Reproduce the entries in full, with no changes.

━━━ GIVEN DATA

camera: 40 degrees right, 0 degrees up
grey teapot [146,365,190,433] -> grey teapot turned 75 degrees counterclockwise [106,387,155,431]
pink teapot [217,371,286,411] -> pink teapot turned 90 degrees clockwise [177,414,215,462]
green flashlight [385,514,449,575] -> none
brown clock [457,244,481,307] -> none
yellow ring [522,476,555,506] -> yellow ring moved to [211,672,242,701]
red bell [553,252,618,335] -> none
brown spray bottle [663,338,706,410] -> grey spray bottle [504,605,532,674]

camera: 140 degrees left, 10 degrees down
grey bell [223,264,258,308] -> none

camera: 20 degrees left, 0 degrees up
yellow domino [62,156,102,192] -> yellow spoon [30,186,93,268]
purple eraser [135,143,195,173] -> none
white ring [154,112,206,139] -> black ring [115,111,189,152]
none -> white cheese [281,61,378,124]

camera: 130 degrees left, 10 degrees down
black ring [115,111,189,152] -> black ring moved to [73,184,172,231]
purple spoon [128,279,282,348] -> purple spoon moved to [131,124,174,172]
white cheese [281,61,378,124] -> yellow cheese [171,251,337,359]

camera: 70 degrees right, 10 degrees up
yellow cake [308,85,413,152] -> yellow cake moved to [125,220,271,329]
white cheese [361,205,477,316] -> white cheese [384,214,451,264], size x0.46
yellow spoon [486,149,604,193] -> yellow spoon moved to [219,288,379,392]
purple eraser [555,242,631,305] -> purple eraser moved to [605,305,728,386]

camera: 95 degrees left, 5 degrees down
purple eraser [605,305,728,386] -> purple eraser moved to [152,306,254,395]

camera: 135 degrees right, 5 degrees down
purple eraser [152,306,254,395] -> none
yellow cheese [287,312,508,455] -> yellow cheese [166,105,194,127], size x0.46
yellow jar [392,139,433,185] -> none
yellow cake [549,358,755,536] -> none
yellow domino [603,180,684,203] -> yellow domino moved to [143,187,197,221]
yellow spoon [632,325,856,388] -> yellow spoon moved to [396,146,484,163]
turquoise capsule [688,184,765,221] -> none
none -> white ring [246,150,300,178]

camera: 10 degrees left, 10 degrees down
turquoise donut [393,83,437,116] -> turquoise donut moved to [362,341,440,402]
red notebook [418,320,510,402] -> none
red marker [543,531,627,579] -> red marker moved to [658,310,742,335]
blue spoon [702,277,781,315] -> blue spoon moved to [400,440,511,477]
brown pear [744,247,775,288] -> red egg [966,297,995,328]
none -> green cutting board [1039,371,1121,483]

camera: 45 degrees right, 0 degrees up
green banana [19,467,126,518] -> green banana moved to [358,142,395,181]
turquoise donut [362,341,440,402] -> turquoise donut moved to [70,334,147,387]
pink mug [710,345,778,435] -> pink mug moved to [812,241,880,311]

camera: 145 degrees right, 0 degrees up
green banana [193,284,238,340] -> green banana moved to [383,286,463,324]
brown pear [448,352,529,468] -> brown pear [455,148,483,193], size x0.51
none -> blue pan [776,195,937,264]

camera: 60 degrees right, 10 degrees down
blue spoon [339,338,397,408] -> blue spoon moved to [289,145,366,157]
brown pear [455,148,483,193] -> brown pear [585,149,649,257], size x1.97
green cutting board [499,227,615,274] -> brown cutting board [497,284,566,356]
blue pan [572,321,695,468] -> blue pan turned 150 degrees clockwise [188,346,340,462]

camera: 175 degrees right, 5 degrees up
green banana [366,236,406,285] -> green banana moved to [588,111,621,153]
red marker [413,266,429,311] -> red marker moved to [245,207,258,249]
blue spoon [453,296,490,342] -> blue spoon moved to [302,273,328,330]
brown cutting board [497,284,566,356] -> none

━━━━━━

OUTPUT OF THE TASK:
camera: 40 degrees right, 0 degrees up
grey teapot [146,365,190,433] -> grey teapot turned 75 degrees counterclockwise [106,387,155,431]
pink teapot [217,371,286,411] -> pink teapot turned 90 degrees clockwise [177,414,215,462]
green flashlight [385,514,449,575] -> none
brown clock [457,244,481,307] -> none
yellow ring [522,476,555,506] -> yellow ring moved to [211,672,242,701]
red bell [553,252,618,335] -> none
brown spray bottle [663,338,706,410] -> grey spray bottle [504,605,532,674]

camera: 140 degrees left, 10 degrees down
grey bell [223,264,258,308] -> none

camera: 20 degrees left, 0 degrees up
yellow domino [62,156,102,192] -> yellow spoon [30,186,93,268]
purple eraser [135,143,195,173] -> none
white ring [154,112,206,139] -> black ring [115,111,189,152]
none -> white cheese [281,61,378,124]

camera: 130 degrees left, 10 degrees down
black ring [115,111,189,152] -> black ring moved to [73,184,172,231]
purple spoon [128,279,282,348] -> purple spoon moved to [131,124,174,172]
white cheese [281,61,378,124] -> yellow cheese [171,251,337,359]

camera: 70 degrees right, 10 degrees up
yellow cake [308,85,413,152] -> yellow cake moved to [125,220,271,329]
white cheese [361,205,477,316] -> white cheese [384,214,451,264], size x0.46
yellow spoon [486,149,604,193] -> yellow spoon moved to [219,288,379,392]
purple eraser [555,242,631,305] -> purple eraser moved to [605,305,728,386]

camera: 95 degrees left, 5 degrees down
purple eraser [605,305,728,386] -> purple eraser moved to [152,306,254,395]

camera: 135 degrees right, 5 degrees down
purple eraser [152,306,254,395] -> none
yellow cheese [287,312,508,455] -> yellow cheese [166,105,194,127], size x0.46
yellow jar [392,139,433,185] -> none
yellow cake [549,358,755,536] -> none
yellow domino [603,180,684,203] -> yellow domino moved to [143,187,197,221]
yellow spoon [632,325,856,388] -> yellow spoon moved to [396,146,484,163]
turquoise capsule [688,184,765,221] -> none
none -> white ring [246,150,300,178]

camera: 10 degrees left, 10 degrees down
turquoise donut [393,83,437,116] -> turquoise donut moved to [362,341,440,402]
red notebook [418,320,510,402] -> none
red marker [543,531,627,579] -> red marker moved to [658,310,742,335]
blue spoon [702,277,781,315] -> blue spoon moved to [400,440,511,477]
brown pear [744,247,775,288] -> red egg [966,297,995,328]
none -> green cutting board [1039,371,1121,483]

camera: 45 degrees right, 0 degrees up
green banana [19,467,126,518] -> green banana moved to [358,142,395,181]
turquoise donut [362,341,440,402] -> turquoise donut moved to [70,334,147,387]
pink mug [710,345,778,435] -> pink mug moved to [812,241,880,311]

camera: 145 degrees right, 0 degrees up
green banana [193,284,238,340] -> green banana moved to [383,286,463,324]
brown pear [448,352,529,468] -> brown pear [455,148,483,193], size x0.51
none -> blue pan [776,195,937,264]

camera: 60 degrees right, 10 degrees down
blue spoon [339,338,397,408] -> blue spoon moved to [289,145,366,157]
brown pear [455,148,483,193] -> brown pear [585,149,649,257], size x1.97
green cutting board [499,227,615,274] -> brown cutting board [497,284,566,356]
blue pan [572,321,695,468] -> blue pan turned 150 degrees clockwise [188,346,340,462]

camera: 175 degrees right, 5 degrees up
green banana [366,236,406,285] -> green banana moved to [588,111,621,153]
red marker [413,266,429,311] -> red marker moved to [245,207,258,249]
blue spoon [453,296,490,342] -> blue spoon moved to [302,273,328,330]
brown cutting board [497,284,566,356] -> none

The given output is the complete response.